The task => Could you reproduce, word for word, everything below from the line containing "DIGITS pin DIO: B11 -> A7" down to the line containing "TOF pin SCL: TX -> D7", with both of those lines included and no others?

=-=-=-=-=

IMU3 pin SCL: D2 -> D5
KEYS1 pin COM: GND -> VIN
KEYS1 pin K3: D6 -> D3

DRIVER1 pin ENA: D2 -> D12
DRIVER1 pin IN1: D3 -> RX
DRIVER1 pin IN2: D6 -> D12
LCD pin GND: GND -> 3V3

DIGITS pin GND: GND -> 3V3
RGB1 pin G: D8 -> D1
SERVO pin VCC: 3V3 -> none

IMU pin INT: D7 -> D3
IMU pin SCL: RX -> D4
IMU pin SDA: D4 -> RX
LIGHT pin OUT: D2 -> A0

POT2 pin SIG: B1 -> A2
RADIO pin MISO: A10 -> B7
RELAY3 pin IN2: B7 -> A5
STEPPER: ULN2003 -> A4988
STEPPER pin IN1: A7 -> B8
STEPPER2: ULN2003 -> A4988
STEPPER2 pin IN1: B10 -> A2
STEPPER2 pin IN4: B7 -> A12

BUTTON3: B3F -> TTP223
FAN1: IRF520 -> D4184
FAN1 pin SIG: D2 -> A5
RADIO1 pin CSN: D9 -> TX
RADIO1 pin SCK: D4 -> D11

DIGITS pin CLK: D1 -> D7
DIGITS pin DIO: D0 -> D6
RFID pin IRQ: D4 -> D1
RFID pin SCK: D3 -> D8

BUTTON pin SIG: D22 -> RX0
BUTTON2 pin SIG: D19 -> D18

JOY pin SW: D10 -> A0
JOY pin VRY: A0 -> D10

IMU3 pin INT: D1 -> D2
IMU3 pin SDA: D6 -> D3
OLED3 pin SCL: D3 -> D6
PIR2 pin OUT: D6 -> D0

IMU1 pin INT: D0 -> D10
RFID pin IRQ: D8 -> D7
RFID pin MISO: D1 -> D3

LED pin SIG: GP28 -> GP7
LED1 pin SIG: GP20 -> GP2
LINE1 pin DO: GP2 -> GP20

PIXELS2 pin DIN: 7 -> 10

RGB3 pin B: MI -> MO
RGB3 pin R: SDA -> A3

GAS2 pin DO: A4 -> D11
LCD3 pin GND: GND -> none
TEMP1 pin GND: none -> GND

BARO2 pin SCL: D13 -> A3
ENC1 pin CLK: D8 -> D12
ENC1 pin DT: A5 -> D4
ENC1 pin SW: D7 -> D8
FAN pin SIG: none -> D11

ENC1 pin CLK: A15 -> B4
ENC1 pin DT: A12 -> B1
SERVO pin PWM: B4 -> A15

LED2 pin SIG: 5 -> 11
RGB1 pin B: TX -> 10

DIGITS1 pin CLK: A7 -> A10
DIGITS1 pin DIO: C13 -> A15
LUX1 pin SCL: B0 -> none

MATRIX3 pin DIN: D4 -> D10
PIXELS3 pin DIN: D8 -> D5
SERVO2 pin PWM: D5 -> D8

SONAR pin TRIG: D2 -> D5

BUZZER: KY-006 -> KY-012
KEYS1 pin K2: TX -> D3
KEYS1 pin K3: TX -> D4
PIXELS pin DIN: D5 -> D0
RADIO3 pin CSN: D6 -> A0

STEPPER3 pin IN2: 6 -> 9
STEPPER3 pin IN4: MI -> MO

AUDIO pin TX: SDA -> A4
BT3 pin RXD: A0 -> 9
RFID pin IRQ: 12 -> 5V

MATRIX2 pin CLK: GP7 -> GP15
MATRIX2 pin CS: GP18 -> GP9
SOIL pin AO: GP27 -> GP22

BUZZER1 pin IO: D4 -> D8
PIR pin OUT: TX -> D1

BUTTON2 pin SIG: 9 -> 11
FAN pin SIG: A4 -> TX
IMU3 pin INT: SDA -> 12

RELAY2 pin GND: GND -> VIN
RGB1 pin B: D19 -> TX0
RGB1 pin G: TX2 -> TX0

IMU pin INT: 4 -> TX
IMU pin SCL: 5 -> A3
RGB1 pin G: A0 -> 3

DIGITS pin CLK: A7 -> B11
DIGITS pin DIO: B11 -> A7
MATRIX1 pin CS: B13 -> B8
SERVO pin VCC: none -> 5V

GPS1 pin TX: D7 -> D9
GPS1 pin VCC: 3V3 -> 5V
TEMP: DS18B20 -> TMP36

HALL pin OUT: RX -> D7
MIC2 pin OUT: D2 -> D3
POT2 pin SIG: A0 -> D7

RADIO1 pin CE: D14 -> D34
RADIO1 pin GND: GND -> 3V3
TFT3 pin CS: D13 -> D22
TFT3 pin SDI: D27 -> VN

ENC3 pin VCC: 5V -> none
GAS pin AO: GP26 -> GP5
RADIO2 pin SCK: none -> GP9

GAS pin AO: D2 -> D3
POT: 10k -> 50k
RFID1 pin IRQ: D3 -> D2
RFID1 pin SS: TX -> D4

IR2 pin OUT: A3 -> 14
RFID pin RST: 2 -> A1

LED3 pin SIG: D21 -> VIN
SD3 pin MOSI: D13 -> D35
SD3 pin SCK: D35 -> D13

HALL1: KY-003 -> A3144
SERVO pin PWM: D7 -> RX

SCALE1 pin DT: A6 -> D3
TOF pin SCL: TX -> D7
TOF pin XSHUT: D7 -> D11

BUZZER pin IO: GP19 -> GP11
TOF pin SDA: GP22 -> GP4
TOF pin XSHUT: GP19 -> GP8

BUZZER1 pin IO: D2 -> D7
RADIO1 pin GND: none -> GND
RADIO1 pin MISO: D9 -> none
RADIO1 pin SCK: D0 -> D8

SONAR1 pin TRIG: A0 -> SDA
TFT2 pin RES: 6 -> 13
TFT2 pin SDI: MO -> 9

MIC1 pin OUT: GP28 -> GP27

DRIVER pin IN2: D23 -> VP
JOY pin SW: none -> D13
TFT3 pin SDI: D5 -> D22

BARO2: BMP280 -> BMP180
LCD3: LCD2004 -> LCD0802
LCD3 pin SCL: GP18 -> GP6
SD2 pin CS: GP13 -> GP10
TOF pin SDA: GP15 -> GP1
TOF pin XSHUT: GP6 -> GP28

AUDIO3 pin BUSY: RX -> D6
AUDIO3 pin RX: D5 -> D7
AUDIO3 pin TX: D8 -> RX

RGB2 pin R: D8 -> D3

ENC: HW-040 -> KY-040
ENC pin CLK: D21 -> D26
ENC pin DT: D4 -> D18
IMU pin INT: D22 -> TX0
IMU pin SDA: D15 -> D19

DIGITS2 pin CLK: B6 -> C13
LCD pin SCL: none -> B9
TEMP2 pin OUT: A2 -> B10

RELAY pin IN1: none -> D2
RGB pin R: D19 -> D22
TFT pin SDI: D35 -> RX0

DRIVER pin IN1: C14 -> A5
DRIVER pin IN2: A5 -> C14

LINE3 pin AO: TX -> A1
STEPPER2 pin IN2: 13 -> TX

=-=-=-=-=

Answer box =>
DIGITS pin DIO: B11 -> A7
MATRIX1 pin CS: B13 -> B8
SERVO pin VCC: none -> 5V

GPS1 pin TX: D7 -> D9
GPS1 pin VCC: 3V3 -> 5V
TEMP: DS18B20 -> TMP36

HALL pin OUT: RX -> D7
MIC2 pin OUT: D2 -> D3
POT2 pin SIG: A0 -> D7

RADIO1 pin CE: D14 -> D34
RADIO1 pin GND: GND -> 3V3
TFT3 pin CS: D13 -> D22
TFT3 pin SDI: D27 -> VN

ENC3 pin VCC: 5V -> none
GAS pin AO: GP26 -> GP5
RADIO2 pin SCK: none -> GP9

GAS pin AO: D2 -> D3
POT: 10k -> 50k
RFID1 pin IRQ: D3 -> D2
RFID1 pin SS: TX -> D4

IR2 pin OUT: A3 -> 14
RFID pin RST: 2 -> A1

LED3 pin SIG: D21 -> VIN
SD3 pin MOSI: D13 -> D35
SD3 pin SCK: D35 -> D13

HALL1: KY-003 -> A3144
SERVO pin PWM: D7 -> RX

SCALE1 pin DT: A6 -> D3
TOF pin SCL: TX -> D7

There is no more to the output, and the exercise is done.